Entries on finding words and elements
====
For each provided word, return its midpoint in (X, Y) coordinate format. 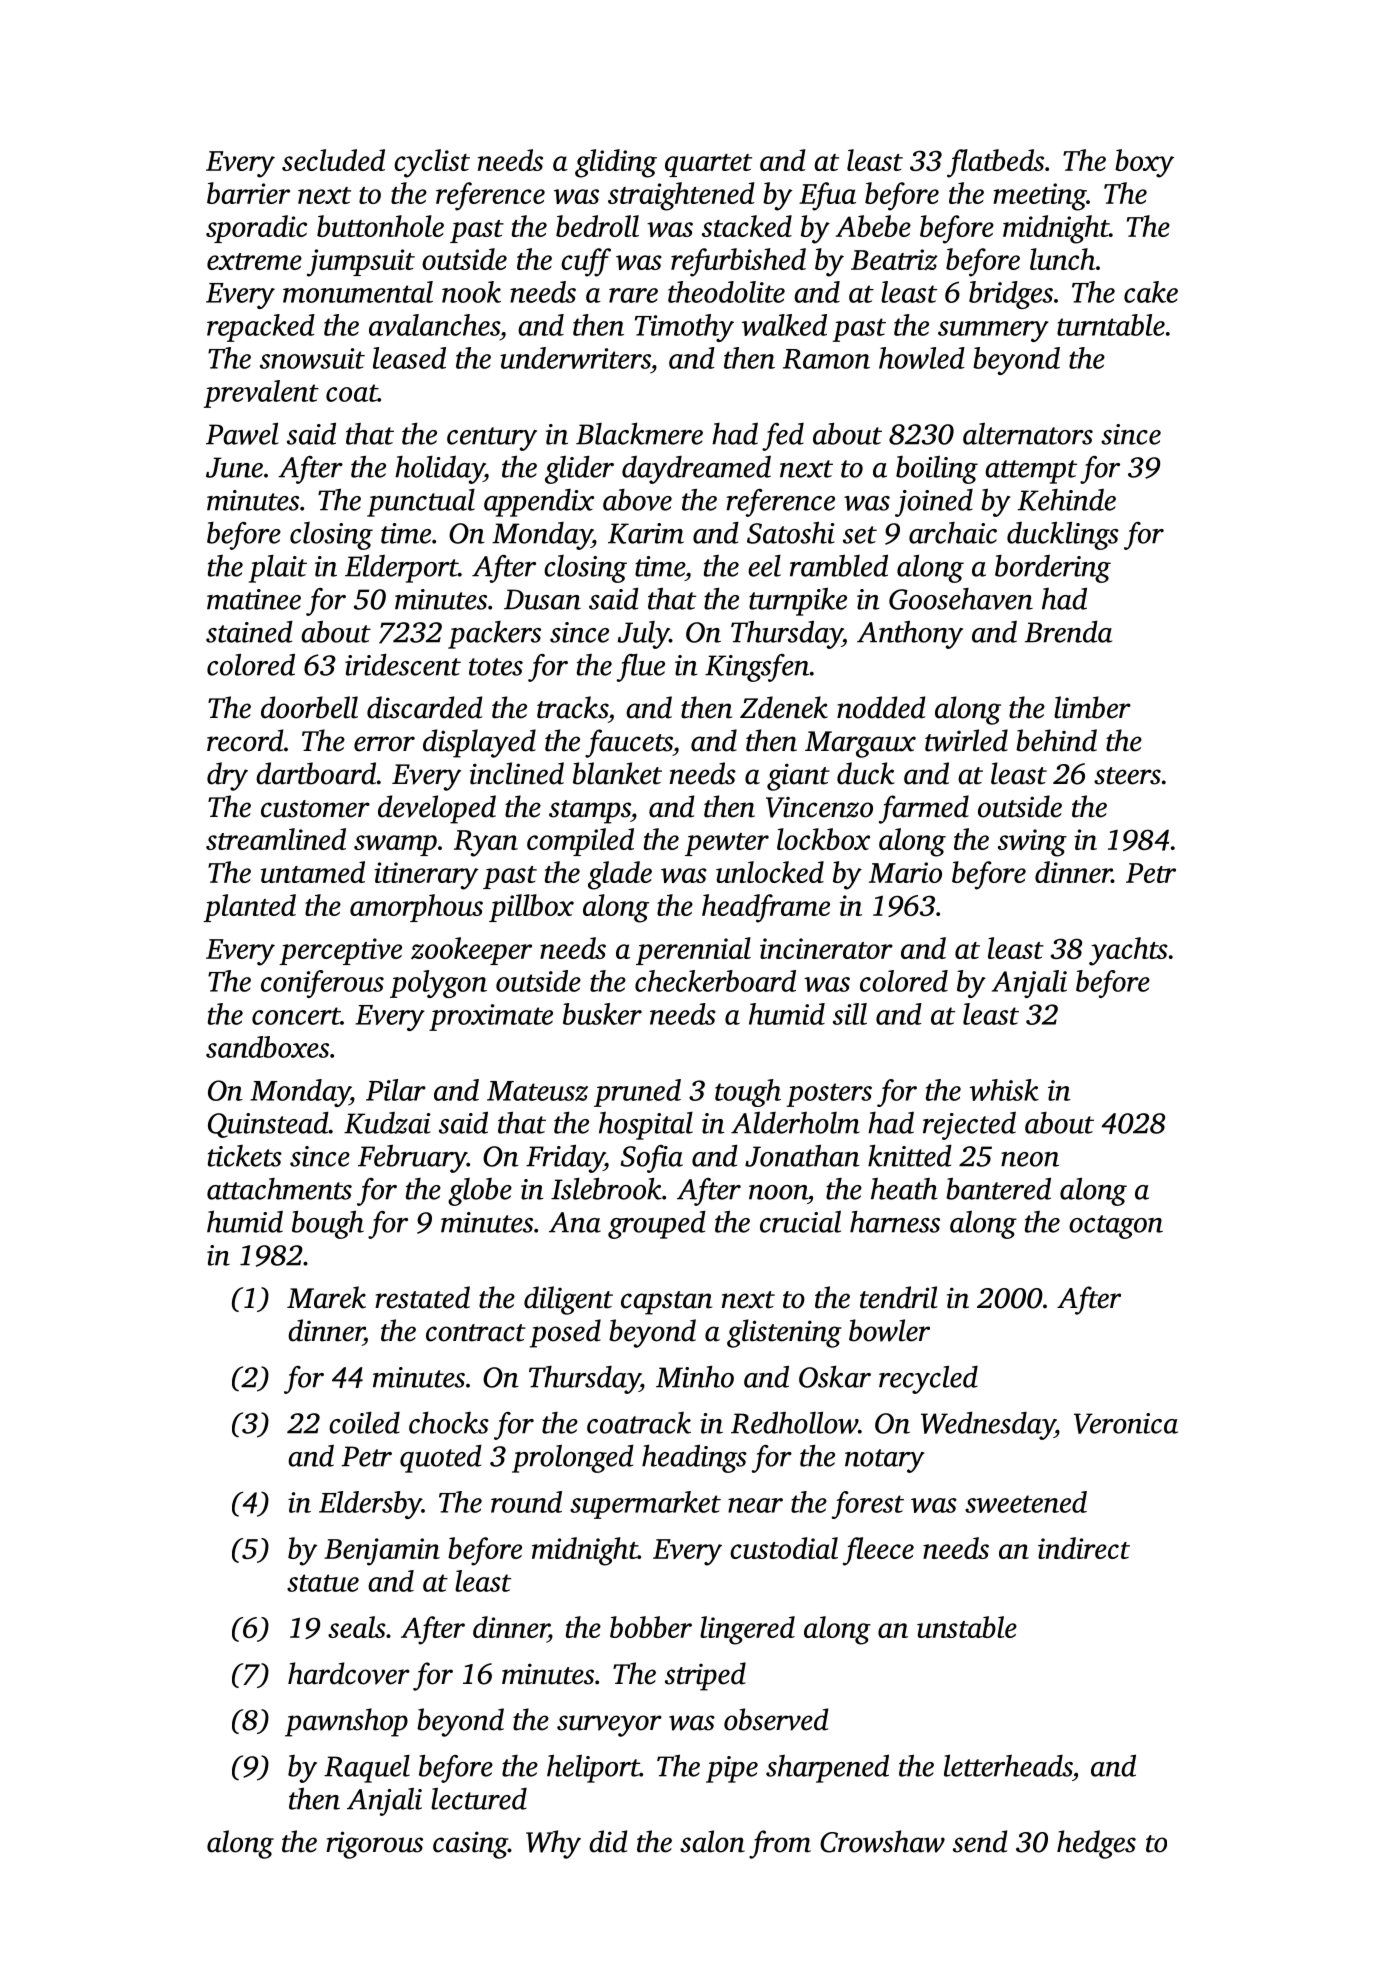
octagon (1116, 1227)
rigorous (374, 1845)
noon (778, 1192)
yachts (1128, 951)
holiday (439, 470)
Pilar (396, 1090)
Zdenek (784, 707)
====
== Task instructions ==
Please write out the data above again with "center point" substituted for "midpoint" and nothing else changed. Leave the pictures out.

== Solution for this task ==
For each provided word, return its center point in (X, Y) coordinate format. 
octagon (1116, 1227)
rigorous (374, 1845)
noon (778, 1192)
yachts (1128, 951)
holiday (439, 470)
Pilar (396, 1090)
Zdenek (784, 707)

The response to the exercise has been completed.